-- EXERCISE AIM --
Please print all of the records shown below, exactly as given.

Collected data
################

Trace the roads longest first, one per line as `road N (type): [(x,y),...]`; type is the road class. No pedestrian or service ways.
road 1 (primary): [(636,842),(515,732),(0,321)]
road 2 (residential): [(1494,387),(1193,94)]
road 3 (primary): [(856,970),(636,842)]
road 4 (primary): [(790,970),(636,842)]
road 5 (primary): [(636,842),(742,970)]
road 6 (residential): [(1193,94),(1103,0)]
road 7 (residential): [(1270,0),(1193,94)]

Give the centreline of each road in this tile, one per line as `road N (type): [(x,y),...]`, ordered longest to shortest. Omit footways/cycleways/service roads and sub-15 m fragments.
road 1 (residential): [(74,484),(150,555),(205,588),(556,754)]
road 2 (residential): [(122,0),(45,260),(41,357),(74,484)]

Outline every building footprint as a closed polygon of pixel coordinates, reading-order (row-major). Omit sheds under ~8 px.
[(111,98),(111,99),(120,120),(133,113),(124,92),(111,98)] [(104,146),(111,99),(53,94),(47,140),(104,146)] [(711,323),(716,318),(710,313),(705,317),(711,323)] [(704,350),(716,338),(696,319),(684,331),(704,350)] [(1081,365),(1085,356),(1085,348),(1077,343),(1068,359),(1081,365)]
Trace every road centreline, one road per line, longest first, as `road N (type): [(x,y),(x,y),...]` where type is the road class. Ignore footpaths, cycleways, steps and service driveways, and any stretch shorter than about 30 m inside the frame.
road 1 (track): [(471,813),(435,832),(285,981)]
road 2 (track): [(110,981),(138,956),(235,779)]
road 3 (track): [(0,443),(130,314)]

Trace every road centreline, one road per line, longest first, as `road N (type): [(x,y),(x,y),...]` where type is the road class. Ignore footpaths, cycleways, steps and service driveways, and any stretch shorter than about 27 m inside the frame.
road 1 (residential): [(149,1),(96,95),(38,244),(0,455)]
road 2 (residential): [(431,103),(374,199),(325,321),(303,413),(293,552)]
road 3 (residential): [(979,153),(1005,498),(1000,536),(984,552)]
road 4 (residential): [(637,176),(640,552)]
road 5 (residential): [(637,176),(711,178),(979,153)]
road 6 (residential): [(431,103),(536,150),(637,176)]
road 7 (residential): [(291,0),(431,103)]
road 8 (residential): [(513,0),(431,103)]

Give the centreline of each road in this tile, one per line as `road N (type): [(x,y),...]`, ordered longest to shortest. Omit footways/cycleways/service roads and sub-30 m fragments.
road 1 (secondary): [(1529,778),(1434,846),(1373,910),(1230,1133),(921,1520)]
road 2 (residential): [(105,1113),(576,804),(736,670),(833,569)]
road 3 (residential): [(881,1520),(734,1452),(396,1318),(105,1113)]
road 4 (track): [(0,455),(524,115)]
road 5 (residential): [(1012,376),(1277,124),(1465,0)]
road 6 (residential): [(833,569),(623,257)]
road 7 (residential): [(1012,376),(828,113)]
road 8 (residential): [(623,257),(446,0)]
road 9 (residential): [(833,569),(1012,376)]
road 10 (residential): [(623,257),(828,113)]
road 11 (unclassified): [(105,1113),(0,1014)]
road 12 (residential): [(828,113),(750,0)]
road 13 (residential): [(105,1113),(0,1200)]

################

-- EXPECTED ANSWER --
Trace the roads longest first, one per line as `road N (type): [(x,y),...]`; type is the road class. No pedestrian or service ways.
road 1 (primary): [(636,842),(515,732),(0,321)]
road 2 (residential): [(1494,387),(1193,94)]
road 3 (primary): [(856,970),(636,842)]
road 4 (primary): [(790,970),(636,842)]
road 5 (primary): [(636,842),(742,970)]
road 6 (residential): [(1193,94),(1103,0)]
road 7 (residential): [(1270,0),(1193,94)]

Give the centreline of each road in this tile, one per line as `road N (type): [(x,y),...]`, ordered longest to shortest. Omit footways/cycleways/service roads and sub-15 m fragments.
road 1 (residential): [(74,484),(150,555),(205,588),(556,754)]
road 2 (residential): [(122,0),(45,260),(41,357),(74,484)]

Outline every building footprint as a closed polygon of pixel coordinates, reading-order (row-major). Omit sheds under ~8 px.
[(111,98),(111,99),(120,120),(133,113),(124,92),(111,98)] [(104,146),(111,99),(53,94),(47,140),(104,146)] [(711,323),(716,318),(710,313),(705,317),(711,323)] [(704,350),(716,338),(696,319),(684,331),(704,350)] [(1081,365),(1085,356),(1085,348),(1077,343),(1068,359),(1081,365)]
Trace every road centreline, one road per line, longest first, as `road N (type): [(x,y),(x,y),...]` where type is the road class. Ignore footpaths, cycleways, steps and service driveways, and any stretch shorter than about 30 m inside the frame.
road 1 (track): [(471,813),(435,832),(285,981)]
road 2 (track): [(110,981),(138,956),(235,779)]
road 3 (track): [(0,443),(130,314)]

Trace every road centreline, one road per line, longest first, as `road N (type): [(x,y),(x,y),...]` where type is the road class. Ignore footpaths, cycleways, steps and service driveways, and any stretch shorter than about 27 m inside the frame.
road 1 (residential): [(149,1),(96,95),(38,244),(0,455)]
road 2 (residential): [(431,103),(374,199),(325,321),(303,413),(293,552)]
road 3 (residential): [(979,153),(1005,498),(1000,536),(984,552)]
road 4 (residential): [(637,176),(640,552)]
road 5 (residential): [(637,176),(711,178),(979,153)]
road 6 (residential): [(431,103),(536,150),(637,176)]
road 7 (residential): [(291,0),(431,103)]
road 8 (residential): [(513,0),(431,103)]

Give the centreline of each road in this tile, one per line as `road N (type): [(x,y),...]`, ordered longest to shortest. Omit footways/cycleways/service roads and sub-30 m fragments.
road 1 (secondary): [(1529,778),(1434,846),(1373,910),(1230,1133),(921,1520)]
road 2 (residential): [(105,1113),(576,804),(736,670),(833,569)]
road 3 (residential): [(881,1520),(734,1452),(396,1318),(105,1113)]
road 4 (track): [(0,455),(524,115)]
road 5 (residential): [(1012,376),(1277,124),(1465,0)]
road 6 (residential): [(833,569),(623,257)]
road 7 (residential): [(1012,376),(828,113)]
road 8 (residential): [(623,257),(446,0)]
road 9 (residential): [(833,569),(1012,376)]
road 10 (residential): [(623,257),(828,113)]
road 11 (unclassified): [(105,1113),(0,1014)]
road 12 (residential): [(828,113),(750,0)]
road 13 (residential): [(105,1113),(0,1200)]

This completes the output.